DIRECTIONS: Could you find every line in the records below that contains the word "ECHO" and copy it?
+++ INPUT FOR THIS TASK +++
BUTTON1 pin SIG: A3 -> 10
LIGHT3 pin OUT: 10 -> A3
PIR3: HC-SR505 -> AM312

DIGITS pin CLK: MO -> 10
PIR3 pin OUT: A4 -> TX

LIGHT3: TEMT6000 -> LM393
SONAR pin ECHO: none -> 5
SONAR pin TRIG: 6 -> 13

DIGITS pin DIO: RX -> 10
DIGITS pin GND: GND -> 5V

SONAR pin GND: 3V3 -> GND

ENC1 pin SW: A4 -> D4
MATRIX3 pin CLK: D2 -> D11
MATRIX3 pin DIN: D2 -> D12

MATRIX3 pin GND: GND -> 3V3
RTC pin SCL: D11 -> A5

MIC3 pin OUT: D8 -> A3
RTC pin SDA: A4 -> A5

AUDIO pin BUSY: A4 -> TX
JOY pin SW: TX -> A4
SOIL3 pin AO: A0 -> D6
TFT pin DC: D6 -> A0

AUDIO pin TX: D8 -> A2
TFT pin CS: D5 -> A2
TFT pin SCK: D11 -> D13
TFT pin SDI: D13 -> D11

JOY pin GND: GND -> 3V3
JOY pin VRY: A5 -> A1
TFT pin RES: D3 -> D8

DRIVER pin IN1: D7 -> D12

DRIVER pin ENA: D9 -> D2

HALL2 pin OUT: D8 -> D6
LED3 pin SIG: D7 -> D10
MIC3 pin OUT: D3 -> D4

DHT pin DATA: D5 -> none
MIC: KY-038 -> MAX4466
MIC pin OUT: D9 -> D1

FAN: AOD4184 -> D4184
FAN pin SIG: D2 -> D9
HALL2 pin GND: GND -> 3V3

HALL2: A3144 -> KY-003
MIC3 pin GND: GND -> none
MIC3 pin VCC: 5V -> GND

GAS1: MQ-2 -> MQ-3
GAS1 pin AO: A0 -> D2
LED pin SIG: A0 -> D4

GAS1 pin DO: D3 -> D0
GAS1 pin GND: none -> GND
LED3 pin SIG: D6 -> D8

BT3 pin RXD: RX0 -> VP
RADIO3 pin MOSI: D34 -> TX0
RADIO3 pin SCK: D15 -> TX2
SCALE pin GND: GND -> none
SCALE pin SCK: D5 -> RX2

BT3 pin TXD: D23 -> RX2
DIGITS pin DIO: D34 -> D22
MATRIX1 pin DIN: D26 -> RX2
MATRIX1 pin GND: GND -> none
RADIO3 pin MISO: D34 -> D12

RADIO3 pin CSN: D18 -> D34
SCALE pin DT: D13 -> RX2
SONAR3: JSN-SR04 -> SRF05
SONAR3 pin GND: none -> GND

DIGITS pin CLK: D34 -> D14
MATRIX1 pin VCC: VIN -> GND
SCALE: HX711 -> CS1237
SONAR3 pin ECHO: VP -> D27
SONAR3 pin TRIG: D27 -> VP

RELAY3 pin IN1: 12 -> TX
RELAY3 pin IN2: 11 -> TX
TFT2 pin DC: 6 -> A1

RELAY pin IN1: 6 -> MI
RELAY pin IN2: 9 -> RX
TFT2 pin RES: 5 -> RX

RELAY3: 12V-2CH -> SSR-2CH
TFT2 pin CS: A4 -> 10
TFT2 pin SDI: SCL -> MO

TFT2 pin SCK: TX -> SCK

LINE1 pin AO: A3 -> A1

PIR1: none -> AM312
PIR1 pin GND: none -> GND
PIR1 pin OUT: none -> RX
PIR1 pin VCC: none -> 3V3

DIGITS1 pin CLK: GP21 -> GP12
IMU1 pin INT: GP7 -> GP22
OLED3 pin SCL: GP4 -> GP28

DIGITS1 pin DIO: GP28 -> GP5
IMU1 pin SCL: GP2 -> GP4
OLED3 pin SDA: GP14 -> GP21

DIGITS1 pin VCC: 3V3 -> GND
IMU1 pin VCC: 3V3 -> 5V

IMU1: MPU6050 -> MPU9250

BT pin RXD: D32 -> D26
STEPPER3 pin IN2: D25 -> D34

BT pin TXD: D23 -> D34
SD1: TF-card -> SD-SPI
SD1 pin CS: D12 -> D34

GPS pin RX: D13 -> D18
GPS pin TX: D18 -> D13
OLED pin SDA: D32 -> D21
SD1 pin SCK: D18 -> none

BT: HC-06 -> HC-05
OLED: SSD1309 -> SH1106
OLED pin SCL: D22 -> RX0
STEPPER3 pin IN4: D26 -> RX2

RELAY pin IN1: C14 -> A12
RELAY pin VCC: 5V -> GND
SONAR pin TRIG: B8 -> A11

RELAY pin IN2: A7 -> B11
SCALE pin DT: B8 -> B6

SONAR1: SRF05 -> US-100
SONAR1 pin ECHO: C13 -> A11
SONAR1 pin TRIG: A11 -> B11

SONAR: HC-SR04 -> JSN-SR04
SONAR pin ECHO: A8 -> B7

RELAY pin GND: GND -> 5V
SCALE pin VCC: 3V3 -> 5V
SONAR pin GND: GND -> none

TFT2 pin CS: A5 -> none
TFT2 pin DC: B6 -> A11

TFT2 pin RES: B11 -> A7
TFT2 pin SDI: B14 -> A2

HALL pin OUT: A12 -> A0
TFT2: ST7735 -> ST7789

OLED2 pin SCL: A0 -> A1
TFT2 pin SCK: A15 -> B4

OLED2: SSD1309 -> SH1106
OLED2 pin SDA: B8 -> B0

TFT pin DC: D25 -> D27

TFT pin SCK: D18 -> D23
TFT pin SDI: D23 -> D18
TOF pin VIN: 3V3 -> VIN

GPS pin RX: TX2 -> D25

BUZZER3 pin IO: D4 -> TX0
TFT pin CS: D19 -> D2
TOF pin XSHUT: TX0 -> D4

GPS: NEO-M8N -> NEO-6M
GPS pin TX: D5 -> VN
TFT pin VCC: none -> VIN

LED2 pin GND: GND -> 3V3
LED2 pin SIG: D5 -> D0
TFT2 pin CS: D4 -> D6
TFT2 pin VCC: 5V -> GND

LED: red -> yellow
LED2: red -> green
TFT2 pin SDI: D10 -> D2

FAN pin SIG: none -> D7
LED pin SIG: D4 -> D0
+++
FINISHED TASK:
SONAR pin ECHO: none -> 5
SONAR3 pin ECHO: VP -> D27
SONAR1 pin ECHO: C13 -> A11
SONAR pin ECHO: A8 -> B7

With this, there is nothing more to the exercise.